Problem statement
Leave out the pictures and repeat exactly the lines from the one containing "SCALE3 pin SCK: GND -> D2" through the end of the records.

--- Source material Enclosed Below ---

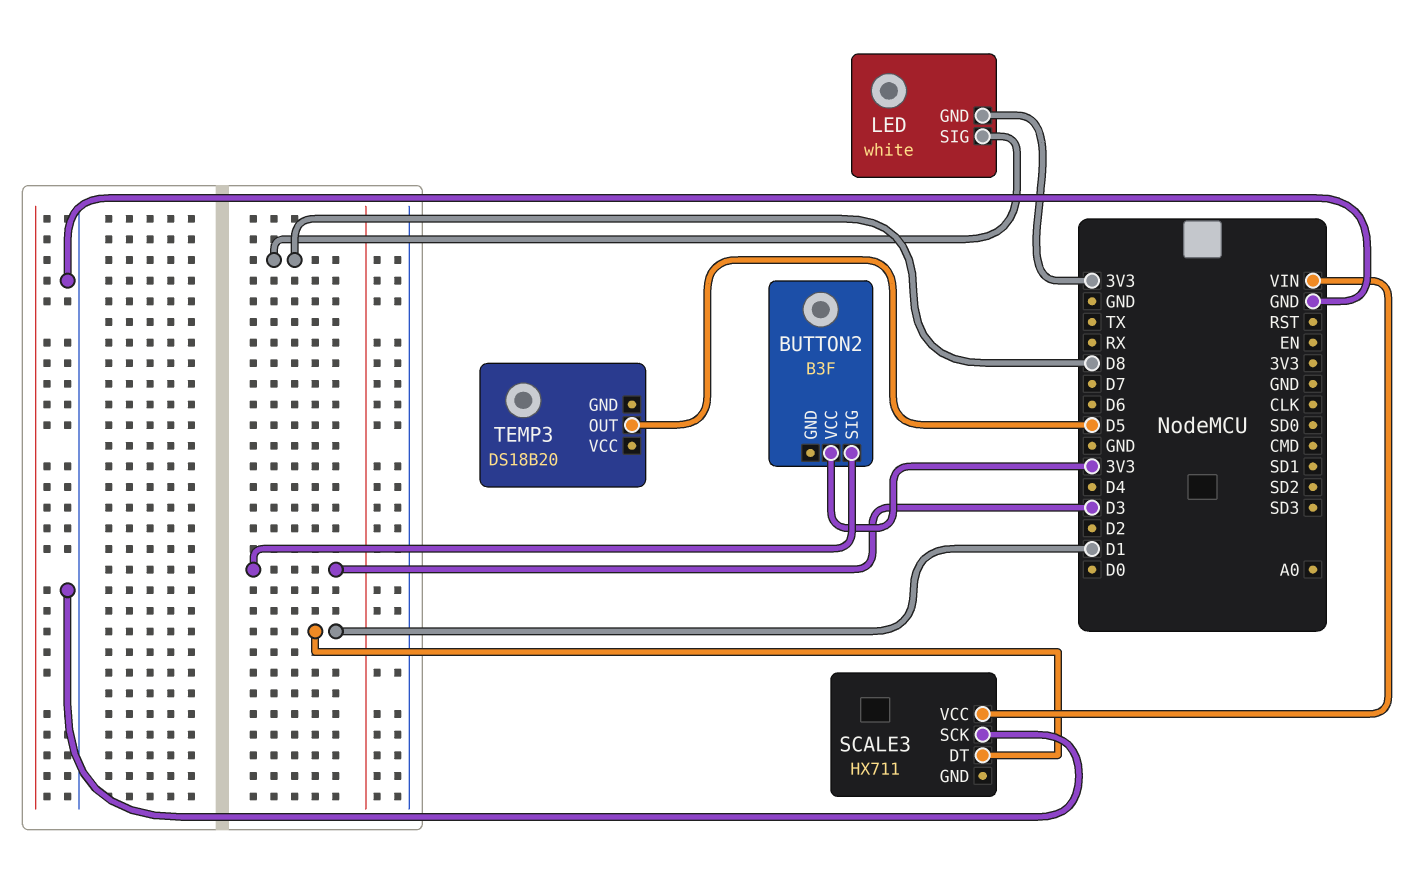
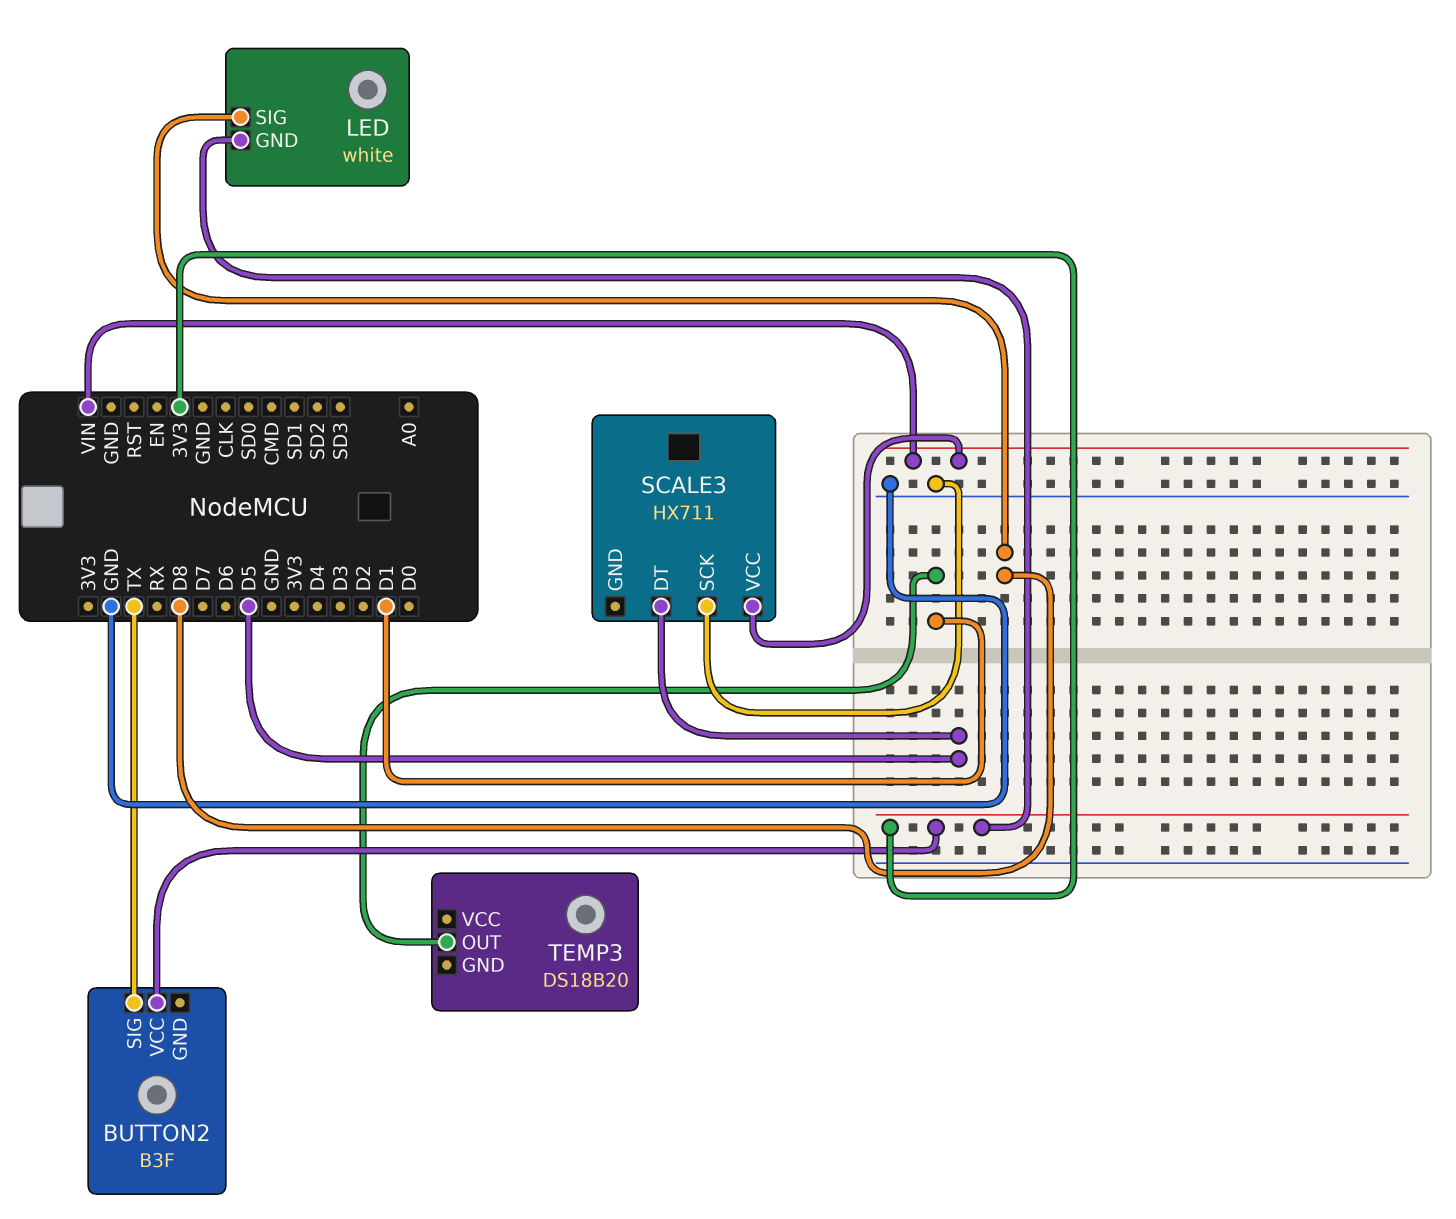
BUTTON2 pin SIG: D3 -> TX
SCALE3 pin DT: D1 -> D5
TEMP3 pin OUT: D5 -> D1

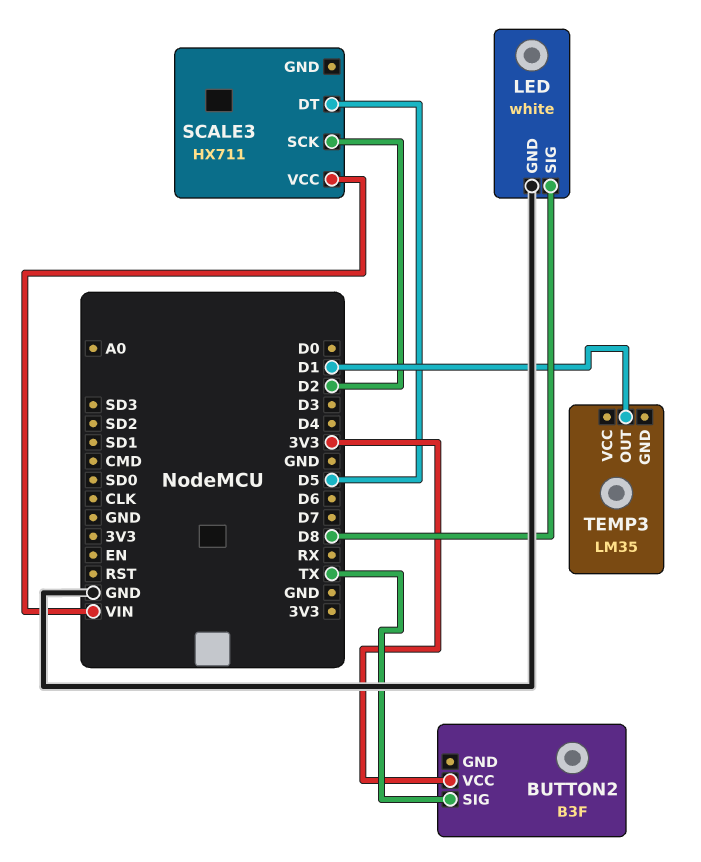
LED pin GND: 3V3 -> GND
SCALE3 pin SCK: GND -> D2
TEMP3: DS18B20 -> LM35

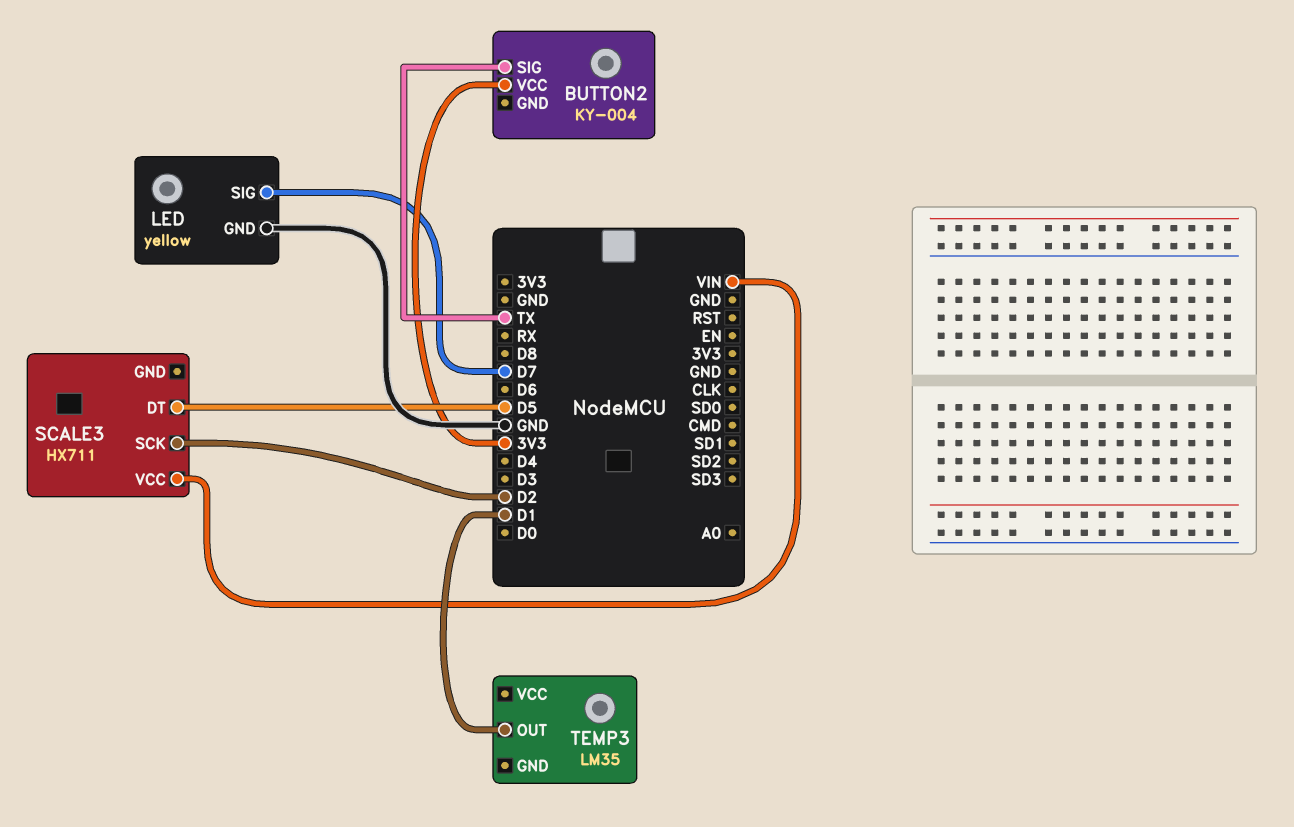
BUTTON2: B3F -> KY-004
LED: white -> yellow
LED pin SIG: D8 -> D7

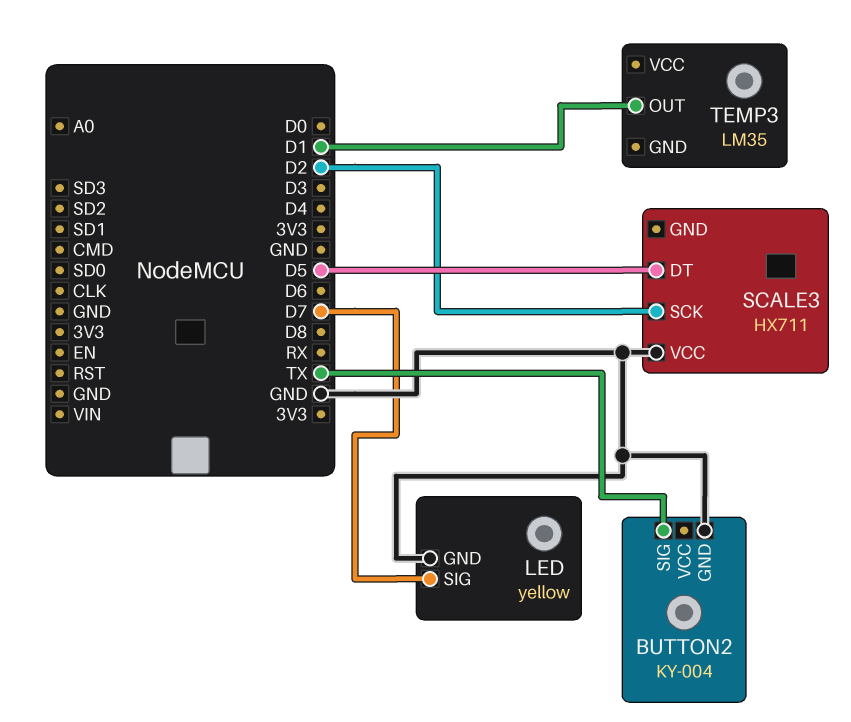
BUTTON2 pin GND: none -> GND
BUTTON2 pin VCC: 3V3 -> none
SCALE3 pin VCC: VIN -> GND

--- End of Enclosed Source material ---

Written response
SCALE3 pin SCK: GND -> D2
TEMP3: DS18B20 -> LM35

BUTTON2: B3F -> KY-004
LED: white -> yellow
LED pin SIG: D8 -> D7

BUTTON2 pin GND: none -> GND
BUTTON2 pin VCC: 3V3 -> none
SCALE3 pin VCC: VIN -> GND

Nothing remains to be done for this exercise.